**Required action**
From the first line to the last, retype the records exactly and skip the pictures.

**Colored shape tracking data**
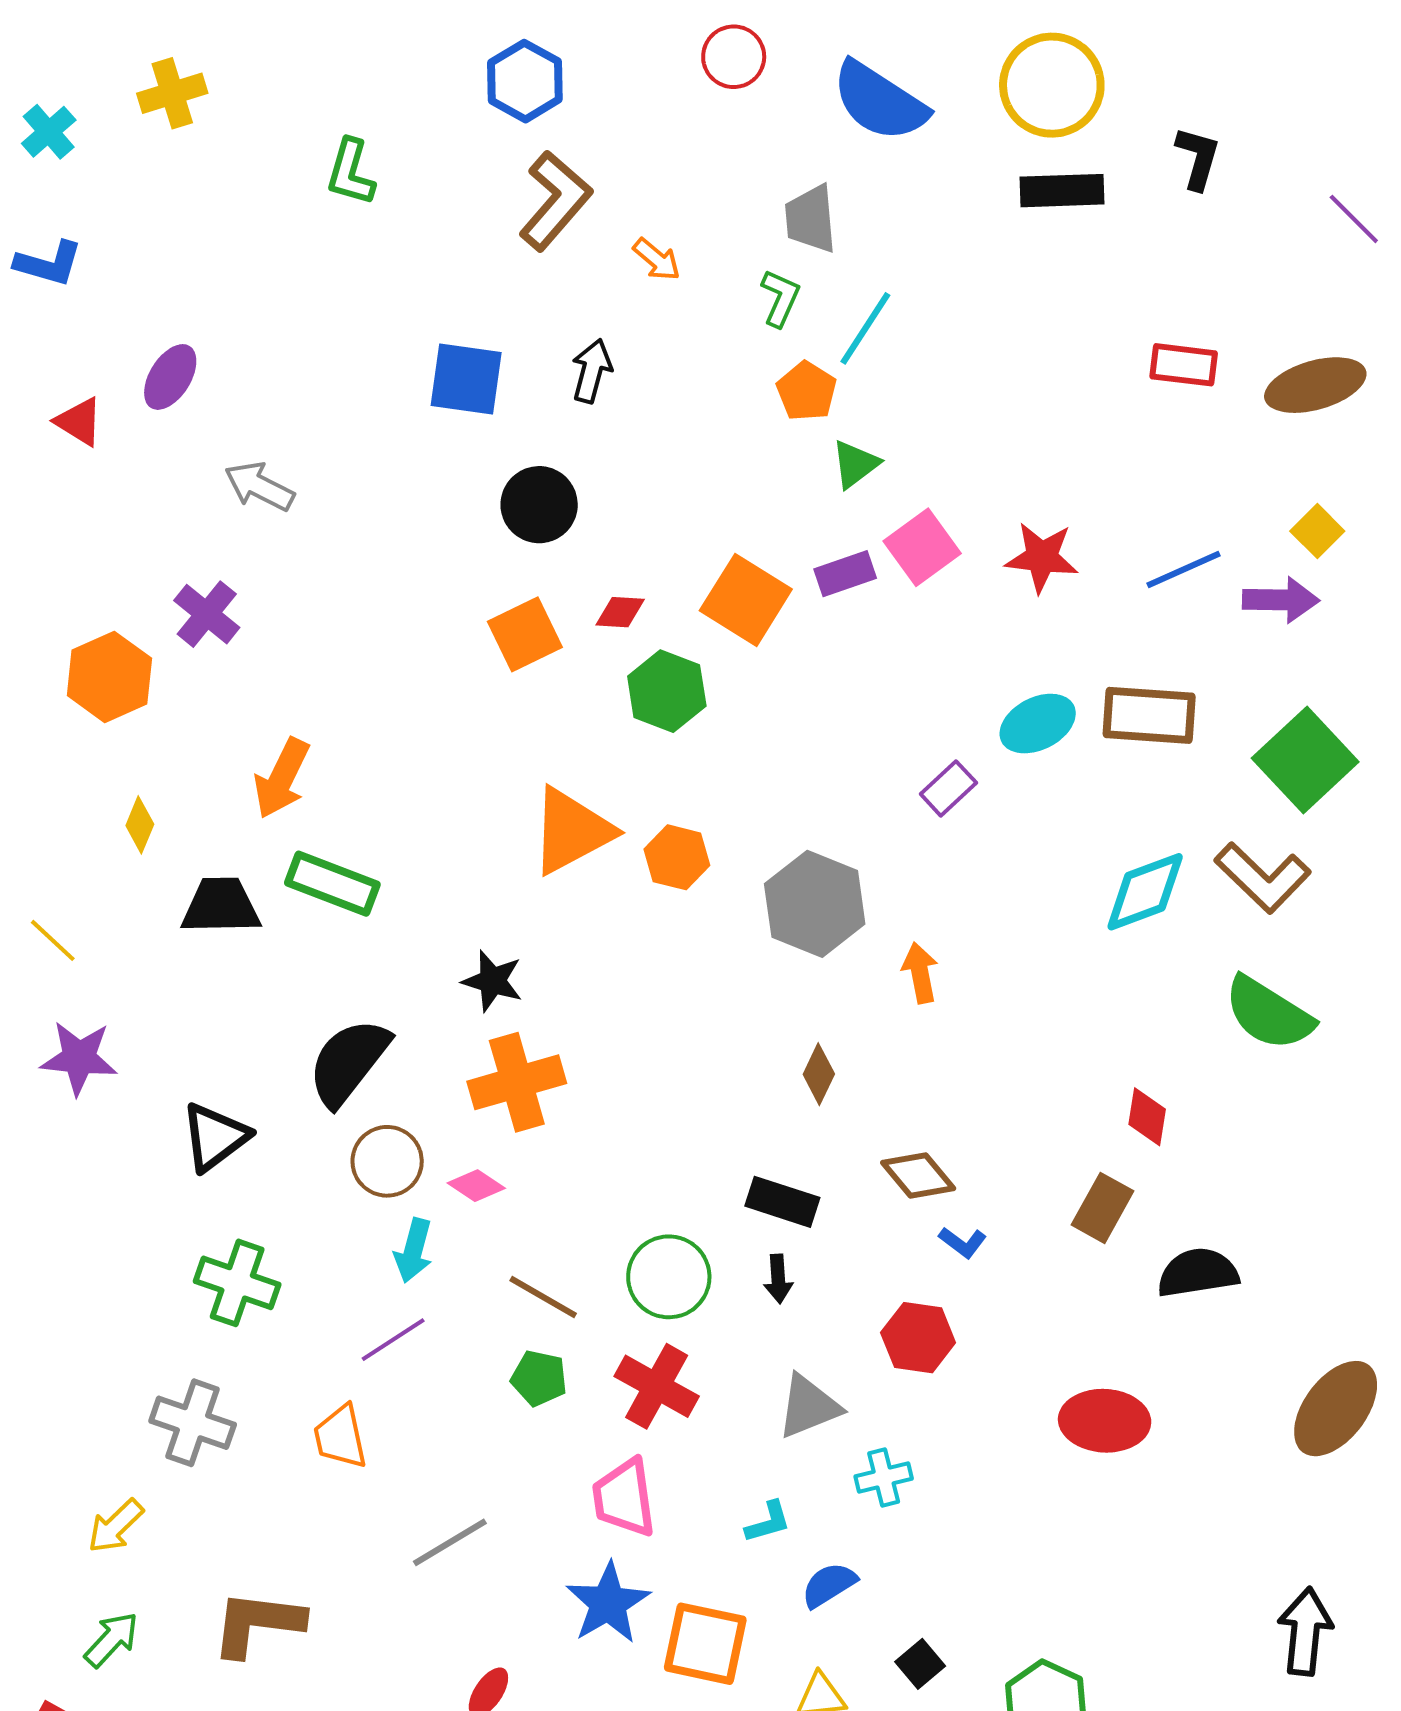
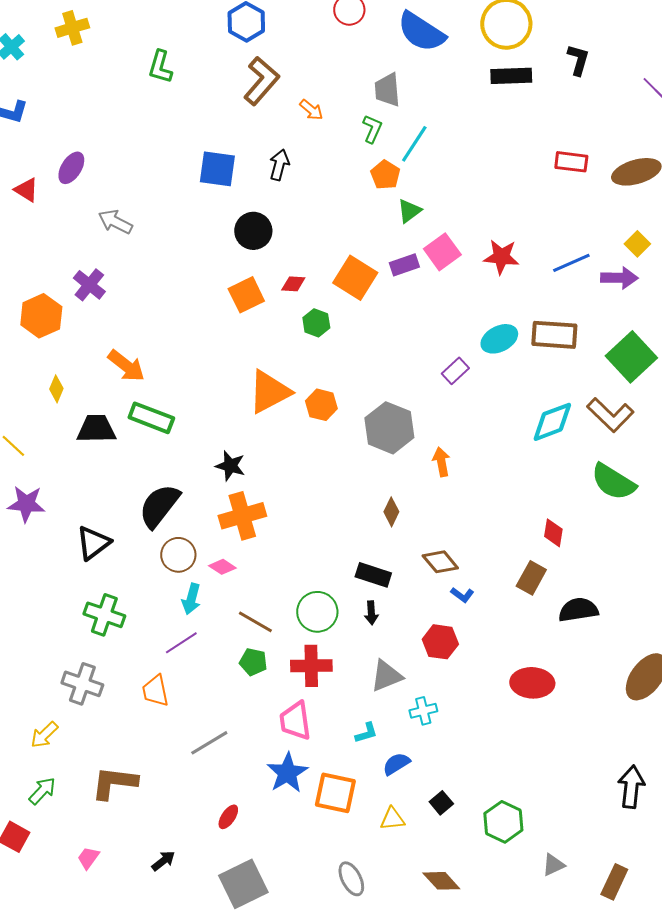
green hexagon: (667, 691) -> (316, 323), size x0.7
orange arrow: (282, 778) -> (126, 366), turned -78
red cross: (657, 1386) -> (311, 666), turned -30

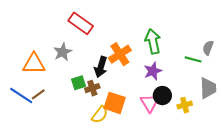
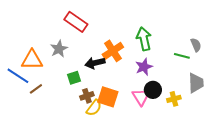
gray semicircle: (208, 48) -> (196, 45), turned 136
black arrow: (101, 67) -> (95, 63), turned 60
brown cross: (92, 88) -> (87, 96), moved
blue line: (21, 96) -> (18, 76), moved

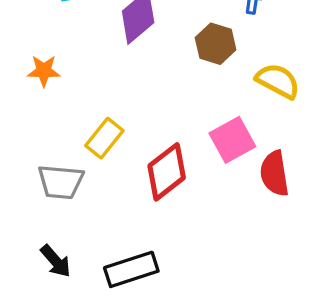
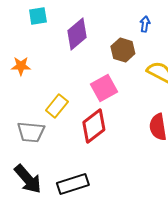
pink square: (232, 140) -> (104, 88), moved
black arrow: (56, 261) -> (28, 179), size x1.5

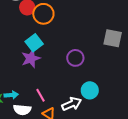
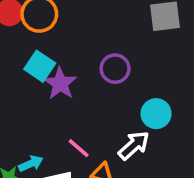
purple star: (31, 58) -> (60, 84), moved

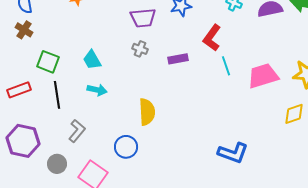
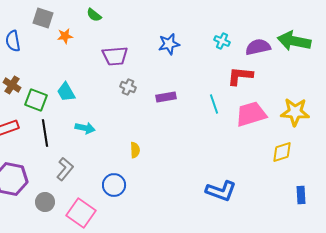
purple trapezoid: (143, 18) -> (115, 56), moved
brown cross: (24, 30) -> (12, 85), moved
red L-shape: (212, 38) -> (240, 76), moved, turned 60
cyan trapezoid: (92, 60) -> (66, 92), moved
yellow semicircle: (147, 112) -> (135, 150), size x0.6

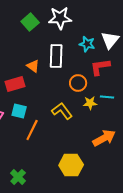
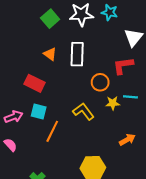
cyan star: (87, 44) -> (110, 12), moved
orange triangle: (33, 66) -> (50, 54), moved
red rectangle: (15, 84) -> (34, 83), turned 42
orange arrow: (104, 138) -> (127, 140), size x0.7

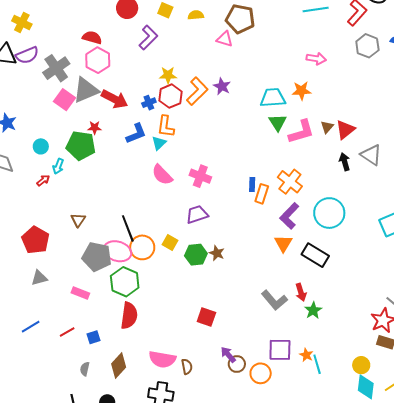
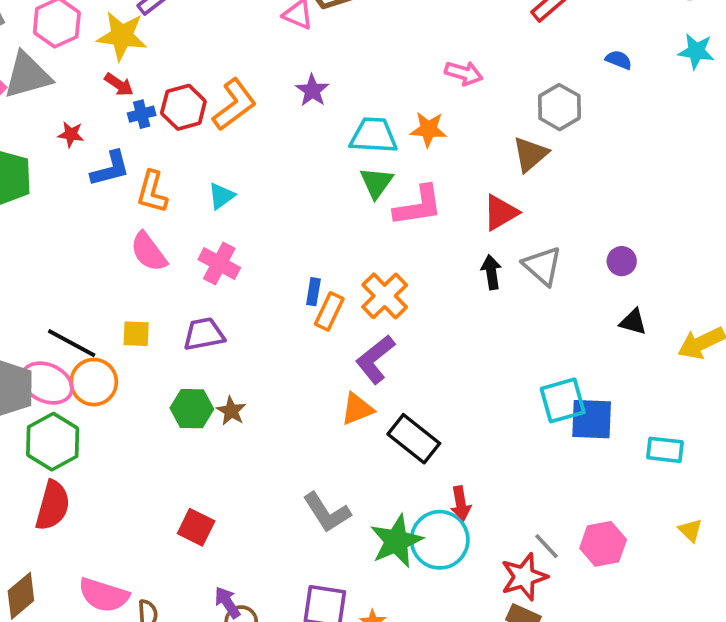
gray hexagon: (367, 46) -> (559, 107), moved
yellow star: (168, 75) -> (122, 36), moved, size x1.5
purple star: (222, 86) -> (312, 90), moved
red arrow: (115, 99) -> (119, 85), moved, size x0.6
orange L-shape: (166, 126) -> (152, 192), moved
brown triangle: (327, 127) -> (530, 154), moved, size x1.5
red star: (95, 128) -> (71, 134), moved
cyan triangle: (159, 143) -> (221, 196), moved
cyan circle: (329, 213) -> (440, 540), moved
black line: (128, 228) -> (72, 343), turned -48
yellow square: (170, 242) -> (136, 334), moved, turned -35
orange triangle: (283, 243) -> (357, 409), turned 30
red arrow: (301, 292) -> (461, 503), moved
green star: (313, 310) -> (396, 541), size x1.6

**Reply**
green hexagon: (667, 691) -> (316, 323), size x0.7
orange arrow: (282, 778) -> (126, 366), turned -78
red cross: (657, 1386) -> (311, 666), turned -30

gray semicircle: (208, 48) -> (196, 45), turned 136
black arrow: (101, 67) -> (95, 63), turned 60
brown cross: (92, 88) -> (87, 96), moved
blue line: (21, 96) -> (18, 76), moved

pink square: (232, 140) -> (104, 88), moved
black arrow: (56, 261) -> (28, 179), size x1.5

purple star: (31, 58) -> (60, 84), moved

purple trapezoid: (143, 18) -> (115, 56), moved
brown cross: (24, 30) -> (12, 85), moved
red L-shape: (212, 38) -> (240, 76), moved, turned 60
cyan trapezoid: (92, 60) -> (66, 92), moved
yellow semicircle: (147, 112) -> (135, 150), size x0.6

cyan star: (87, 44) -> (110, 12), moved
orange triangle: (33, 66) -> (50, 54), moved
red rectangle: (15, 84) -> (34, 83), turned 42
orange arrow: (104, 138) -> (127, 140), size x0.7

gray hexagon: (367, 46) -> (559, 107), moved
yellow star: (168, 75) -> (122, 36), moved, size x1.5
purple star: (222, 86) -> (312, 90), moved
red arrow: (115, 99) -> (119, 85), moved, size x0.6
orange L-shape: (166, 126) -> (152, 192), moved
brown triangle: (327, 127) -> (530, 154), moved, size x1.5
red star: (95, 128) -> (71, 134), moved
cyan triangle: (159, 143) -> (221, 196), moved
cyan circle: (329, 213) -> (440, 540), moved
black line: (128, 228) -> (72, 343), turned -48
yellow square: (170, 242) -> (136, 334), moved, turned -35
orange triangle: (283, 243) -> (357, 409), turned 30
red arrow: (301, 292) -> (461, 503), moved
green star: (313, 310) -> (396, 541), size x1.6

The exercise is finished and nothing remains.